**PROBLEM DESCRIPTION:** From the first line to the last, reproduce the records below exactly, omitting any picture.

**RECORD EXCERPTS:**
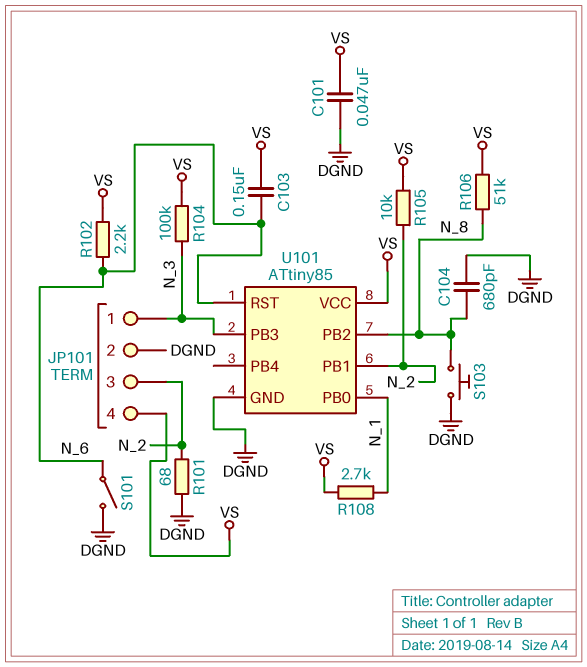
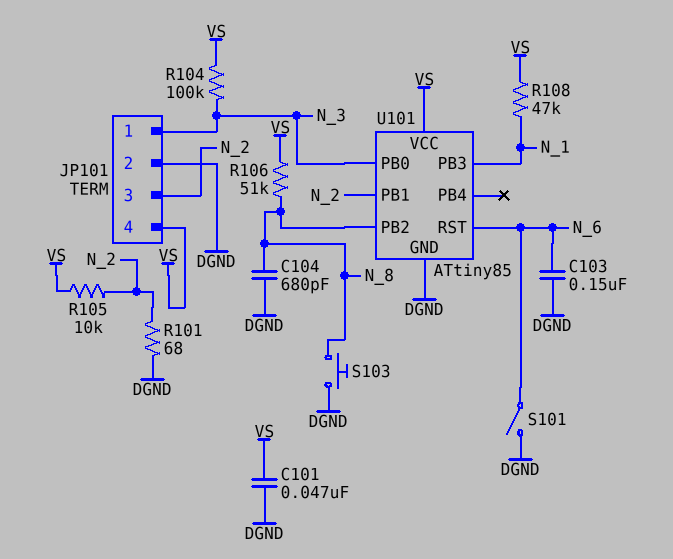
C103: 150nF (N_6, VS) -> 150nF (DGND, N_6)
R102: 2.2k (N_6, VS) -> none
R108: 2.7k (N_1, VS) -> 47k (N_1, VS)
U101 pin PB0: N_1 -> N_3
U101 pin PB3: N_3 -> N_1

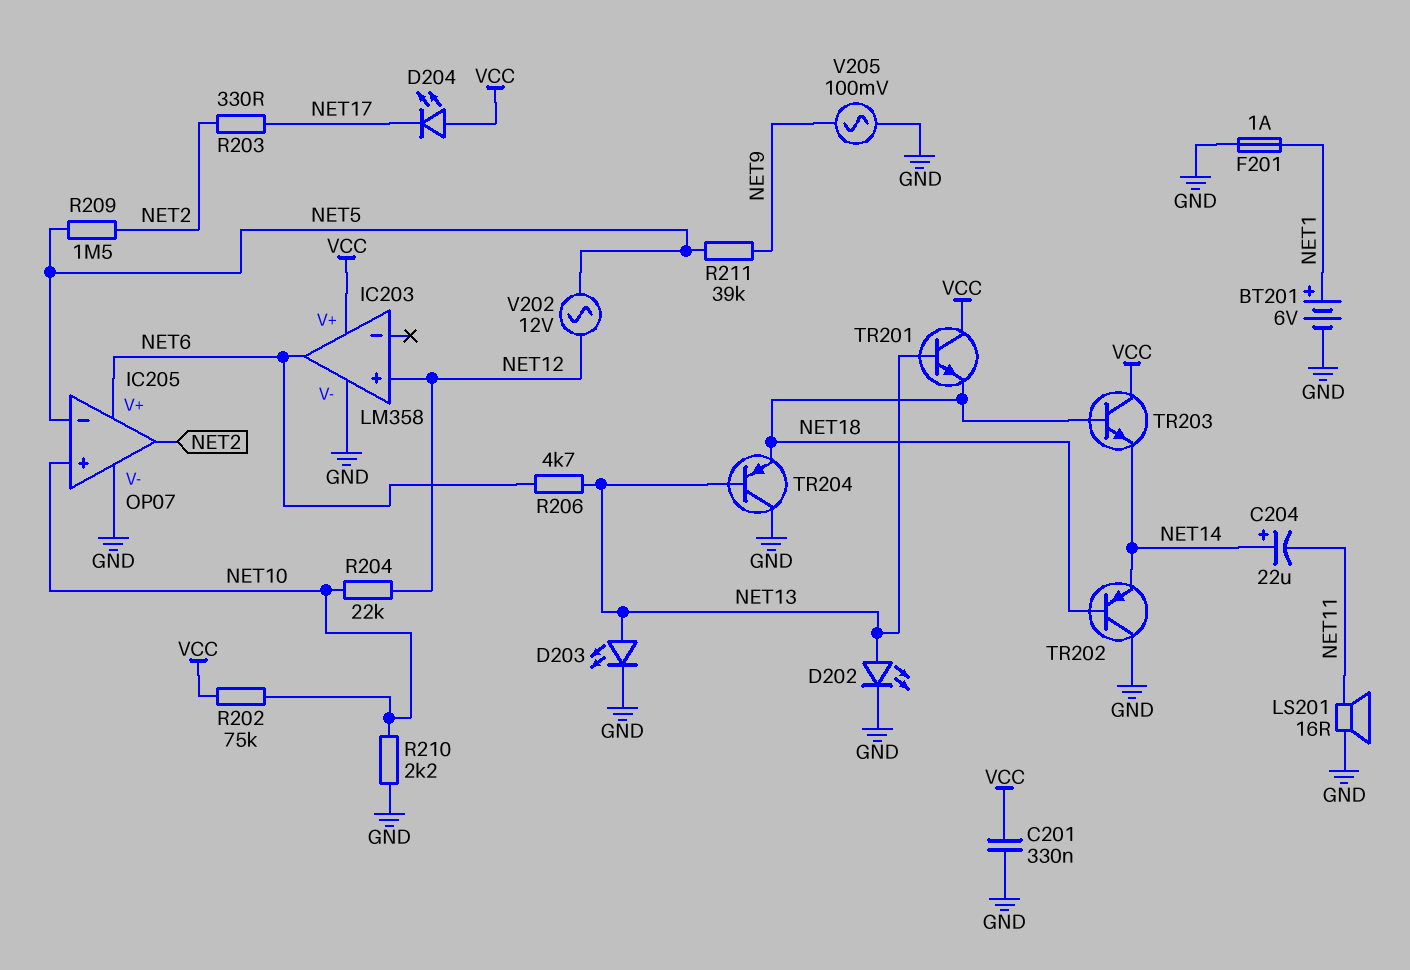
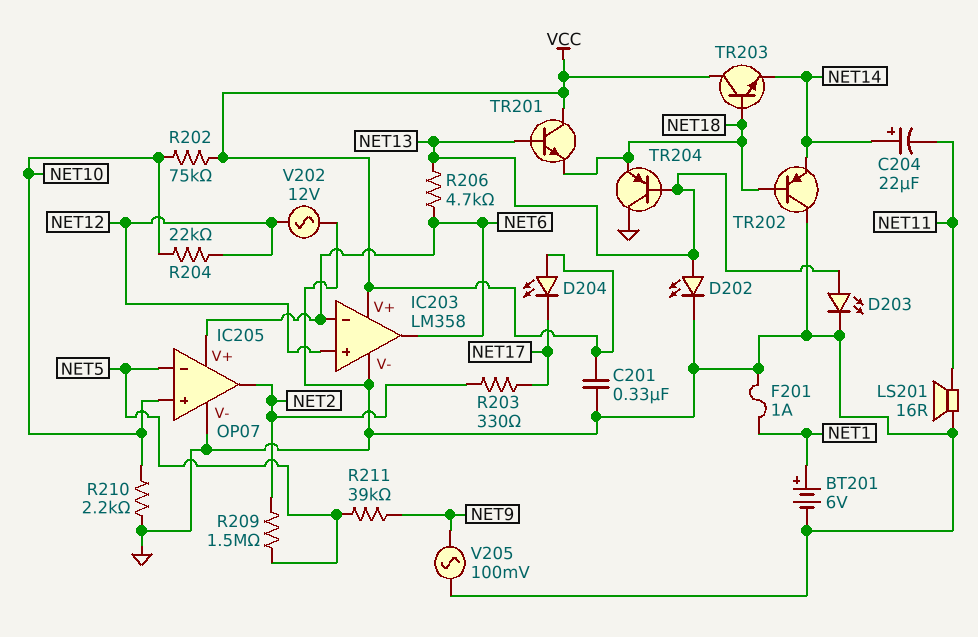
IC203 pin in-: none -> NET6
V202: AC 12V (NET5, NET12) -> AC 12V (GND, NET12)

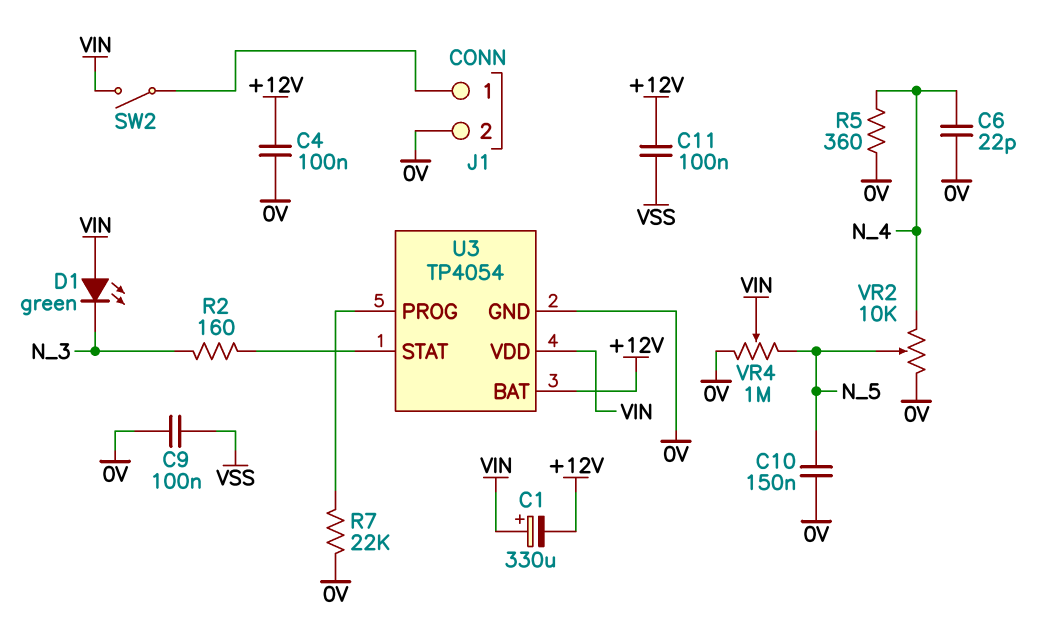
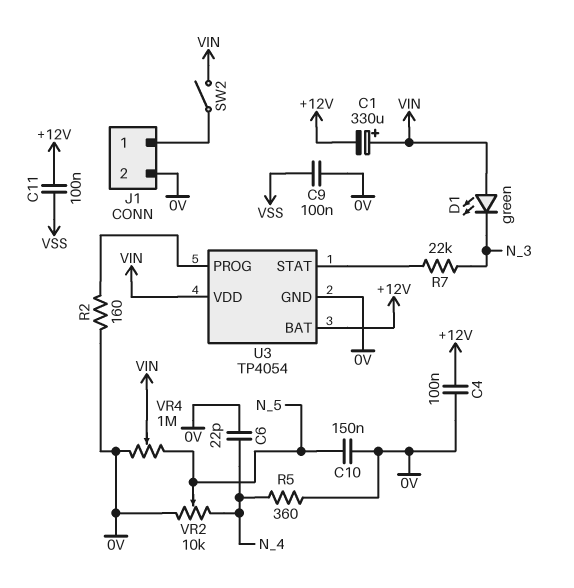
R2: 160 (N_3, U3/STAT) -> 160 (0V, U3/PROG)
R7: 22k (0V, U3/PROG) -> 22k (N_3, U3/STAT)

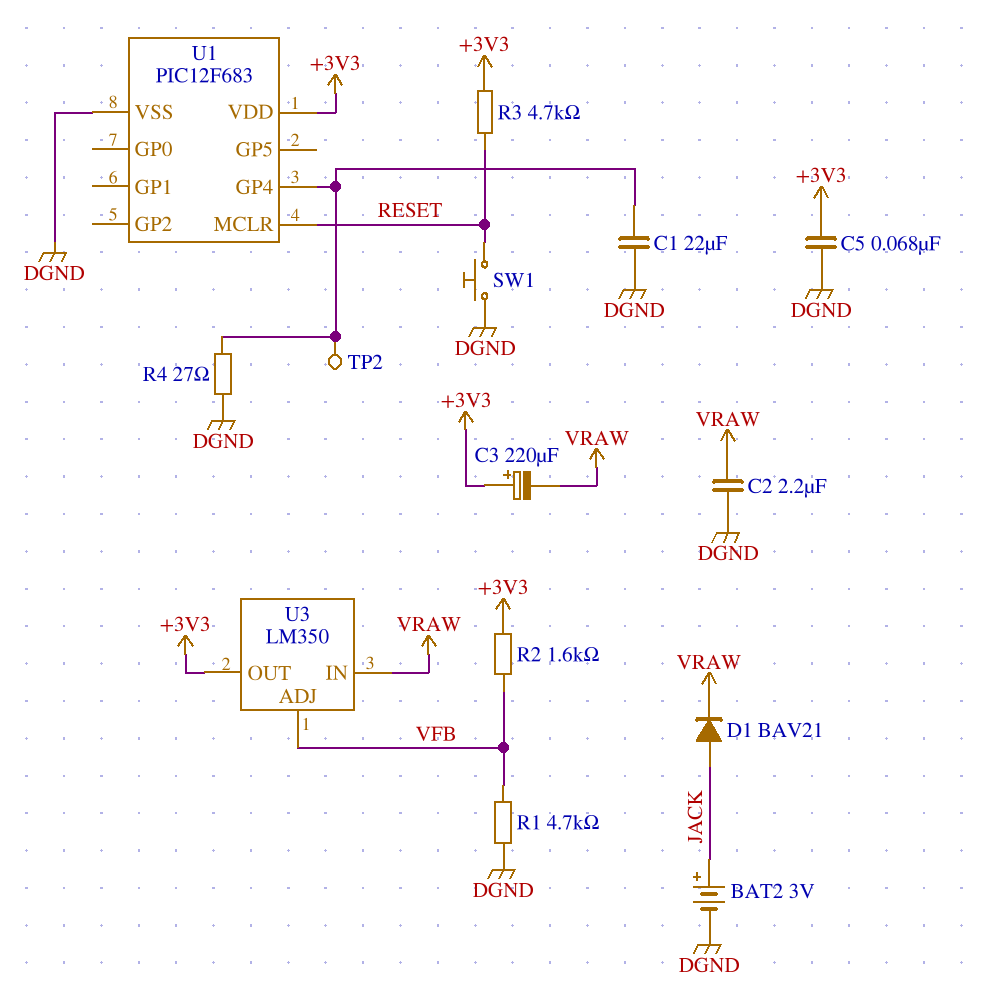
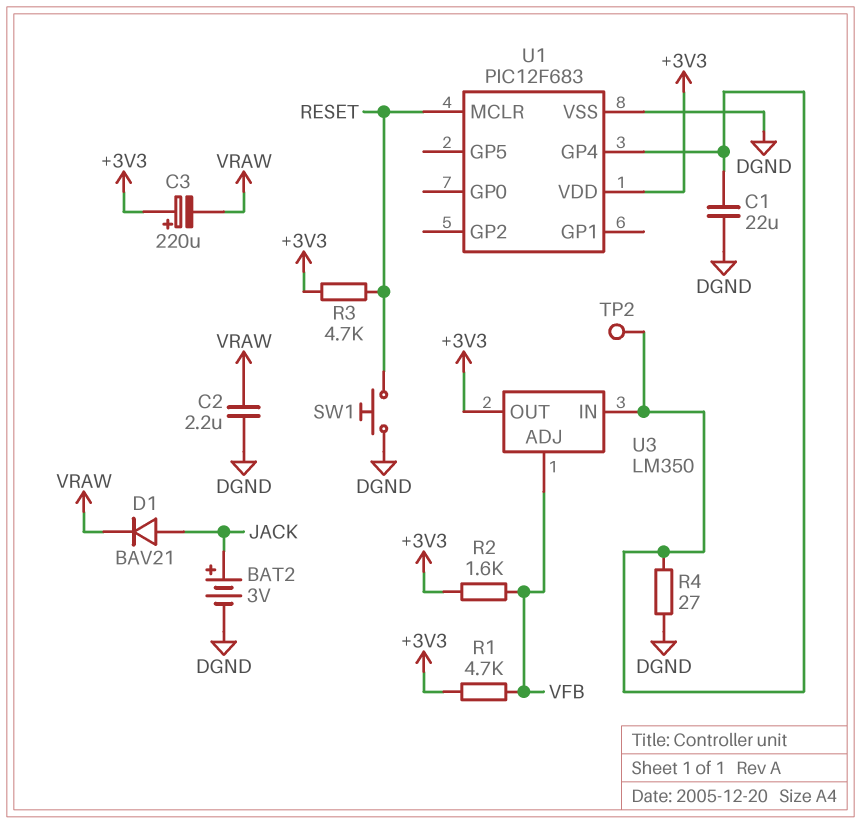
C5: 68nF (+3V3, DGND) -> none
R1: 4.7k (DGND, VFB) -> 4.7k (+3V3, VFB)
U3 pin IN: VRAW -> U1/GP4

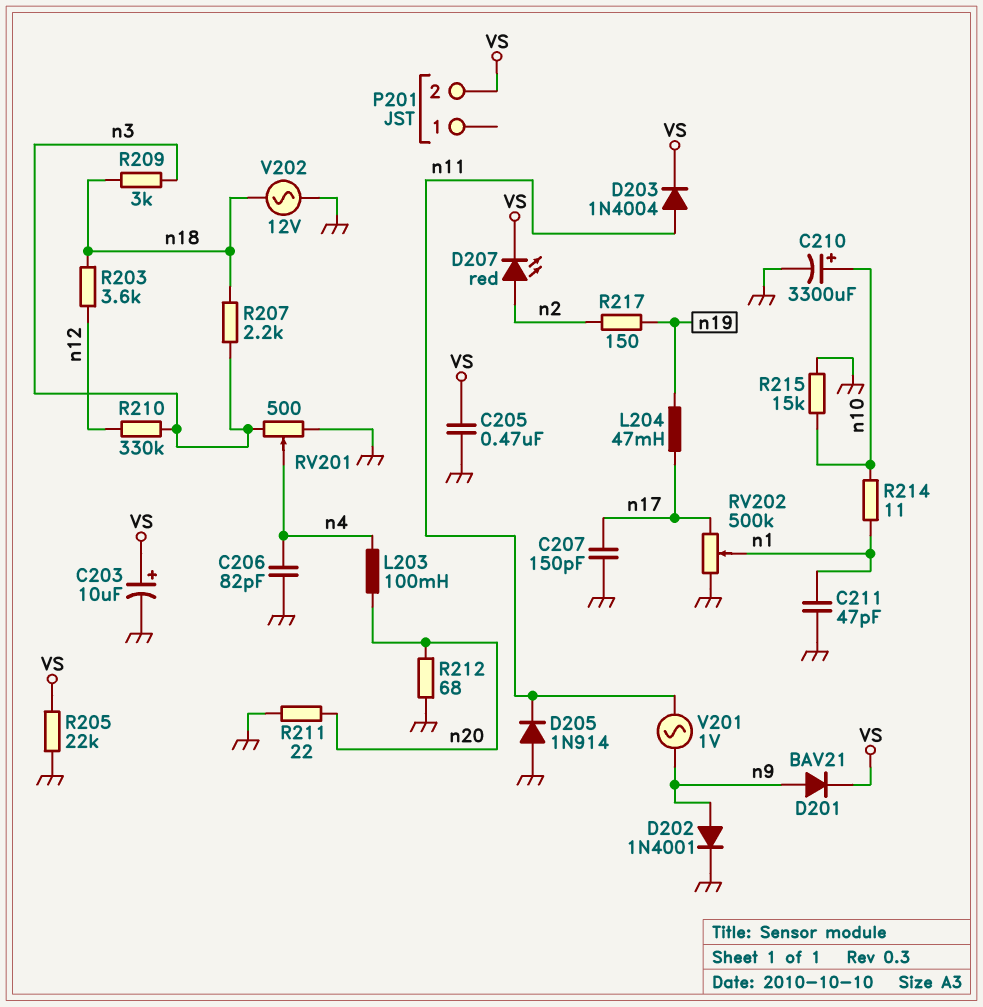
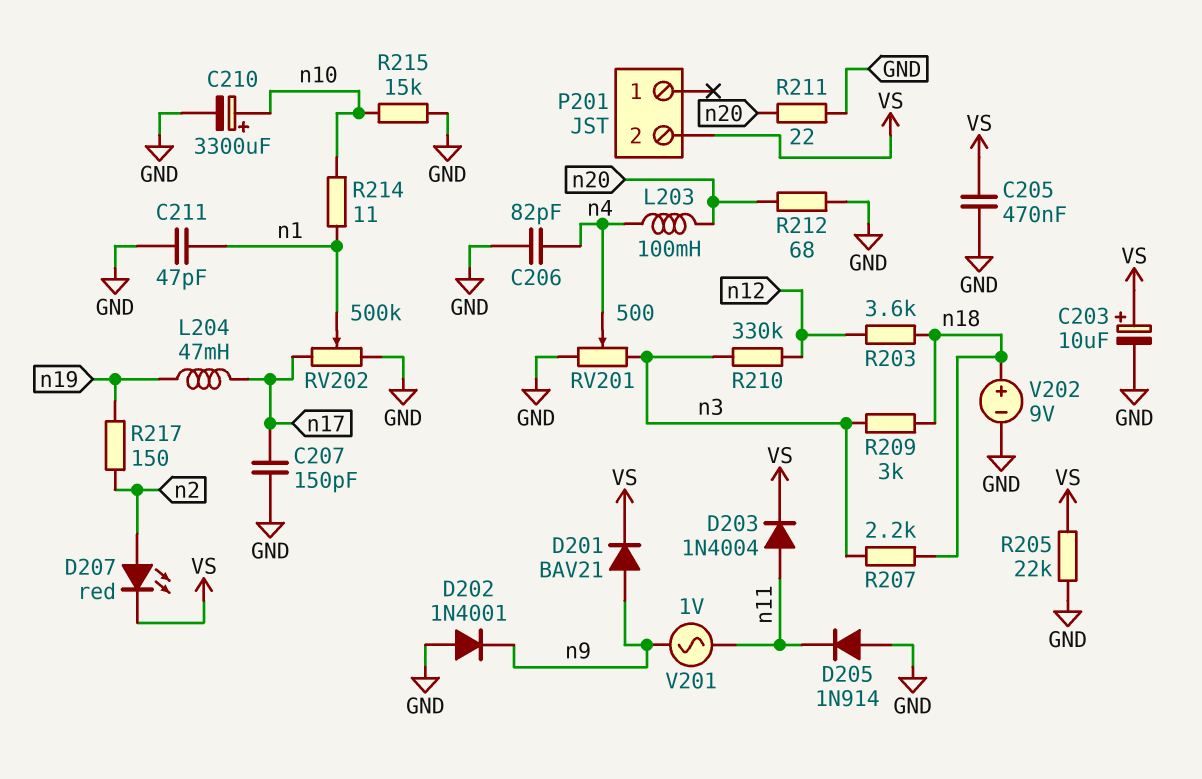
D202: diode 1N4001 (A n9, K GND) -> diode 1N4001 (A GND, K n9)
V202: AC 12V (GND, n18) -> 9V (plus n18, minus GND)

**EXERCISE SOLUTION:**
C103: 150nF (N_6, VS) -> 150nF (DGND, N_6)
R102: 2.2k (N_6, VS) -> none
R108: 2.7k (N_1, VS) -> 47k (N_1, VS)
U101 pin PB0: N_1 -> N_3
U101 pin PB3: N_3 -> N_1

IC203 pin in-: none -> NET6
V202: AC 12V (NET5, NET12) -> AC 12V (GND, NET12)

R2: 160 (N_3, U3/STAT) -> 160 (0V, U3/PROG)
R7: 22k (0V, U3/PROG) -> 22k (N_3, U3/STAT)

C5: 68nF (+3V3, DGND) -> none
R1: 4.7k (DGND, VFB) -> 4.7k (+3V3, VFB)
U3 pin IN: VRAW -> U1/GP4

D202: diode 1N4001 (A n9, K GND) -> diode 1N4001 (A GND, K n9)
V202: AC 12V (GND, n18) -> 9V (plus n18, minus GND)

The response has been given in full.